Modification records
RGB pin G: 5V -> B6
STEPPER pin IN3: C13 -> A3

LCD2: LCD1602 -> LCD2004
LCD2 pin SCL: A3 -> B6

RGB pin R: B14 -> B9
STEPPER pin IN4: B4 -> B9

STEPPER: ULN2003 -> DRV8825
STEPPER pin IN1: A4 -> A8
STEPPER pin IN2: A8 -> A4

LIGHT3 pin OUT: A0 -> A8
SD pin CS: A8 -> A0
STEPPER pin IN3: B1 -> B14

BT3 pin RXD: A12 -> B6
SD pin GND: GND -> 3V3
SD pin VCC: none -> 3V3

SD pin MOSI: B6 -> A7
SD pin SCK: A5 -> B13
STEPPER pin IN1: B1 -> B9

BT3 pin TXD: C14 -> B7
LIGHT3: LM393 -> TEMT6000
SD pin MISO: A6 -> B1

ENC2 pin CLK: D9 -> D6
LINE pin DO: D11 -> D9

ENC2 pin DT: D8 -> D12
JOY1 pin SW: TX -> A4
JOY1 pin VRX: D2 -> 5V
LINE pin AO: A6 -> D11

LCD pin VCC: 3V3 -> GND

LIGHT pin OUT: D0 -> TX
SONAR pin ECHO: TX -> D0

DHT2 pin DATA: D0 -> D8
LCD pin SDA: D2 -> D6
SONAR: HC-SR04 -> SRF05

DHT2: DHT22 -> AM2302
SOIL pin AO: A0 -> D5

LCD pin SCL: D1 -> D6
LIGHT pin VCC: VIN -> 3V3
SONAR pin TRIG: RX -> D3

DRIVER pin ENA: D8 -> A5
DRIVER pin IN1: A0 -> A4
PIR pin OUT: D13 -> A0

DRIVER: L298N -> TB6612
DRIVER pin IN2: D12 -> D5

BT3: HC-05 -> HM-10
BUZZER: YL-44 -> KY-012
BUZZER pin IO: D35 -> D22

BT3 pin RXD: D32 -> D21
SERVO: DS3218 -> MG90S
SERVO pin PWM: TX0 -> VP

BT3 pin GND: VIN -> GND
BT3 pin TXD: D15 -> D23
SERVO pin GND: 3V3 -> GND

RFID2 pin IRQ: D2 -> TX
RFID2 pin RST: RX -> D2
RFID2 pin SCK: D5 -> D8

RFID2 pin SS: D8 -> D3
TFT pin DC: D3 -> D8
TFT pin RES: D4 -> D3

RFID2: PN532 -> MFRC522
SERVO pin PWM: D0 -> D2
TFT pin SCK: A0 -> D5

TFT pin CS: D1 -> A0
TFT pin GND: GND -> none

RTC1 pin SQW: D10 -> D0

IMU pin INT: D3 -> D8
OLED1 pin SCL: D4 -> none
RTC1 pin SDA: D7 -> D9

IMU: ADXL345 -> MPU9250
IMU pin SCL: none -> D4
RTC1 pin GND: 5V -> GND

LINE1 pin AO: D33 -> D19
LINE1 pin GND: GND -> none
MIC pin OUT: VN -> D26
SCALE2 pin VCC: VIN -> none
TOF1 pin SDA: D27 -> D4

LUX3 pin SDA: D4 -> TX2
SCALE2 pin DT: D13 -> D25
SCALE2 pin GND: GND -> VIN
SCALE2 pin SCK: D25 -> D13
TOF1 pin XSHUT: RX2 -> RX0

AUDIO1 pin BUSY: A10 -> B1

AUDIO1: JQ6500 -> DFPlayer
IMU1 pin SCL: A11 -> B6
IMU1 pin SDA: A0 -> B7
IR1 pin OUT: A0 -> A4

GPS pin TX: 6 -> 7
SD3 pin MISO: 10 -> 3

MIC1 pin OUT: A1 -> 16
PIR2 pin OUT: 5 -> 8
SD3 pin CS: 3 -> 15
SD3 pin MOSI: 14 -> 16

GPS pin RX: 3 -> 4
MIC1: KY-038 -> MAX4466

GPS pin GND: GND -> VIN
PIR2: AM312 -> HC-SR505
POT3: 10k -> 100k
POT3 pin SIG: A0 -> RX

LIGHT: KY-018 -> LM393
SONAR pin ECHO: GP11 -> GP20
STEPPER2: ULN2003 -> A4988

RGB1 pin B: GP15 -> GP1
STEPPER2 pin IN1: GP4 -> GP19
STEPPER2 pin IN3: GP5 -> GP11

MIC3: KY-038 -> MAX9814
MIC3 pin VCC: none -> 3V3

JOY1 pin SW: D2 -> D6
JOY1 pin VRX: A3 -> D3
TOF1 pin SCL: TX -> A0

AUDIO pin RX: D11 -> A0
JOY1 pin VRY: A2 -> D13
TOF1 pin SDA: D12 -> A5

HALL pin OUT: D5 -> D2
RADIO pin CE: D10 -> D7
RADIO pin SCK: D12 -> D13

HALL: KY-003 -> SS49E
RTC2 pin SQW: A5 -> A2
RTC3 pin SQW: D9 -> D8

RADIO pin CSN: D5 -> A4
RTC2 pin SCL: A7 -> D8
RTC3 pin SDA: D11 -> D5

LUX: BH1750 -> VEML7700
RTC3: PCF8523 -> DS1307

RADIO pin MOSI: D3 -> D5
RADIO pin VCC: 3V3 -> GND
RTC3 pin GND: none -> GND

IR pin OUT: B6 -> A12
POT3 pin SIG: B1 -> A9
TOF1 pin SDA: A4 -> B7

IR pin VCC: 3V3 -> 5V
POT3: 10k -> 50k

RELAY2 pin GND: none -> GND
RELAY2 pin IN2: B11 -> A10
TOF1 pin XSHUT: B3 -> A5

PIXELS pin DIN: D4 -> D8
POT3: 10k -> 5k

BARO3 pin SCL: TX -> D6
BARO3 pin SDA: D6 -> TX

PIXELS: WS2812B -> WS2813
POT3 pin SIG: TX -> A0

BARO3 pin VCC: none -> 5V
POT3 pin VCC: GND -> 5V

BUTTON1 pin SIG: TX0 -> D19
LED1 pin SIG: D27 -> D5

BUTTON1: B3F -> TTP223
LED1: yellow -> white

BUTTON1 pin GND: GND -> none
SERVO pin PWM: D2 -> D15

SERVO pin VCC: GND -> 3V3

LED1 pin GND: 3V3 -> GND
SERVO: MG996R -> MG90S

* WORK TO BE COMPLETED
The data should be transcribed exactly, line for line.

* PROBLEM SOLUTION
RGB pin G: 5V -> B6
STEPPER pin IN3: C13 -> A3

LCD2: LCD1602 -> LCD2004
LCD2 pin SCL: A3 -> B6

RGB pin R: B14 -> B9
STEPPER pin IN4: B4 -> B9

STEPPER: ULN2003 -> DRV8825
STEPPER pin IN1: A4 -> A8
STEPPER pin IN2: A8 -> A4

LIGHT3 pin OUT: A0 -> A8
SD pin CS: A8 -> A0
STEPPER pin IN3: B1 -> B14

BT3 pin RXD: A12 -> B6
SD pin GND: GND -> 3V3
SD pin VCC: none -> 3V3

SD pin MOSI: B6 -> A7
SD pin SCK: A5 -> B13
STEPPER pin IN1: B1 -> B9

BT3 pin TXD: C14 -> B7
LIGHT3: LM393 -> TEMT6000
SD pin MISO: A6 -> B1

ENC2 pin CLK: D9 -> D6
LINE pin DO: D11 -> D9

ENC2 pin DT: D8 -> D12
JOY1 pin SW: TX -> A4
JOY1 pin VRX: D2 -> 5V
LINE pin AO: A6 -> D11

LCD pin VCC: 3V3 -> GND

LIGHT pin OUT: D0 -> TX
SONAR pin ECHO: TX -> D0

DHT2 pin DATA: D0 -> D8
LCD pin SDA: D2 -> D6
SONAR: HC-SR04 -> SRF05

DHT2: DHT22 -> AM2302
SOIL pin AO: A0 -> D5

LCD pin SCL: D1 -> D6
LIGHT pin VCC: VIN -> 3V3
SONAR pin TRIG: RX -> D3

DRIVER pin ENA: D8 -> A5
DRIVER pin IN1: A0 -> A4
PIR pin OUT: D13 -> A0

DRIVER: L298N -> TB6612
DRIVER pin IN2: D12 -> D5

BT3: HC-05 -> HM-10
BUZZER: YL-44 -> KY-012
BUZZER pin IO: D35 -> D22

BT3 pin RXD: D32 -> D21
SERVO: DS3218 -> MG90S
SERVO pin PWM: TX0 -> VP

BT3 pin GND: VIN -> GND
BT3 pin TXD: D15 -> D23
SERVO pin GND: 3V3 -> GND

RFID2 pin IRQ: D2 -> TX
RFID2 pin RST: RX -> D2
RFID2 pin SCK: D5 -> D8

RFID2 pin SS: D8 -> D3
TFT pin DC: D3 -> D8
TFT pin RES: D4 -> D3

RFID2: PN532 -> MFRC522
SERVO pin PWM: D0 -> D2
TFT pin SCK: A0 -> D5

TFT pin CS: D1 -> A0
TFT pin GND: GND -> none

RTC1 pin SQW: D10 -> D0

IMU pin INT: D3 -> D8
OLED1 pin SCL: D4 -> none
RTC1 pin SDA: D7 -> D9

IMU: ADXL345 -> MPU9250
IMU pin SCL: none -> D4
RTC1 pin GND: 5V -> GND

LINE1 pin AO: D33 -> D19
LINE1 pin GND: GND -> none
MIC pin OUT: VN -> D26
SCALE2 pin VCC: VIN -> none
TOF1 pin SDA: D27 -> D4

LUX3 pin SDA: D4 -> TX2
SCALE2 pin DT: D13 -> D25
SCALE2 pin GND: GND -> VIN
SCALE2 pin SCK: D25 -> D13
TOF1 pin XSHUT: RX2 -> RX0

AUDIO1 pin BUSY: A10 -> B1

AUDIO1: JQ6500 -> DFPlayer
IMU1 pin SCL: A11 -> B6
IMU1 pin SDA: A0 -> B7
IR1 pin OUT: A0 -> A4

GPS pin TX: 6 -> 7
SD3 pin MISO: 10 -> 3

MIC1 pin OUT: A1 -> 16
PIR2 pin OUT: 5 -> 8
SD3 pin CS: 3 -> 15
SD3 pin MOSI: 14 -> 16

GPS pin RX: 3 -> 4
MIC1: KY-038 -> MAX4466

GPS pin GND: GND -> VIN
PIR2: AM312 -> HC-SR505
POT3: 10k -> 100k
POT3 pin SIG: A0 -> RX

LIGHT: KY-018 -> LM393
SONAR pin ECHO: GP11 -> GP20
STEPPER2: ULN2003 -> A4988

RGB1 pin B: GP15 -> GP1
STEPPER2 pin IN1: GP4 -> GP19
STEPPER2 pin IN3: GP5 -> GP11

MIC3: KY-038 -> MAX9814
MIC3 pin VCC: none -> 3V3

JOY1 pin SW: D2 -> D6
JOY1 pin VRX: A3 -> D3
TOF1 pin SCL: TX -> A0

AUDIO pin RX: D11 -> A0
JOY1 pin VRY: A2 -> D13
TOF1 pin SDA: D12 -> A5

HALL pin OUT: D5 -> D2
RADIO pin CE: D10 -> D7
RADIO pin SCK: D12 -> D13

HALL: KY-003 -> SS49E
RTC2 pin SQW: A5 -> A2
RTC3 pin SQW: D9 -> D8

RADIO pin CSN: D5 -> A4
RTC2 pin SCL: A7 -> D8
RTC3 pin SDA: D11 -> D5

LUX: BH1750 -> VEML7700
RTC3: PCF8523 -> DS1307

RADIO pin MOSI: D3 -> D5
RADIO pin VCC: 3V3 -> GND
RTC3 pin GND: none -> GND

IR pin OUT: B6 -> A12
POT3 pin SIG: B1 -> A9
TOF1 pin SDA: A4 -> B7

IR pin VCC: 3V3 -> 5V
POT3: 10k -> 50k

RELAY2 pin GND: none -> GND
RELAY2 pin IN2: B11 -> A10
TOF1 pin XSHUT: B3 -> A5

PIXELS pin DIN: D4 -> D8
POT3: 10k -> 5k

BARO3 pin SCL: TX -> D6
BARO3 pin SDA: D6 -> TX

PIXELS: WS2812B -> WS2813
POT3 pin SIG: TX -> A0

BARO3 pin VCC: none -> 5V
POT3 pin VCC: GND -> 5V

BUTTON1 pin SIG: TX0 -> D19
LED1 pin SIG: D27 -> D5

BUTTON1: B3F -> TTP223
LED1: yellow -> white

BUTTON1 pin GND: GND -> none
SERVO pin PWM: D2 -> D15

SERVO pin VCC: GND -> 3V3

LED1 pin GND: 3V3 -> GND
SERVO: MG996R -> MG90S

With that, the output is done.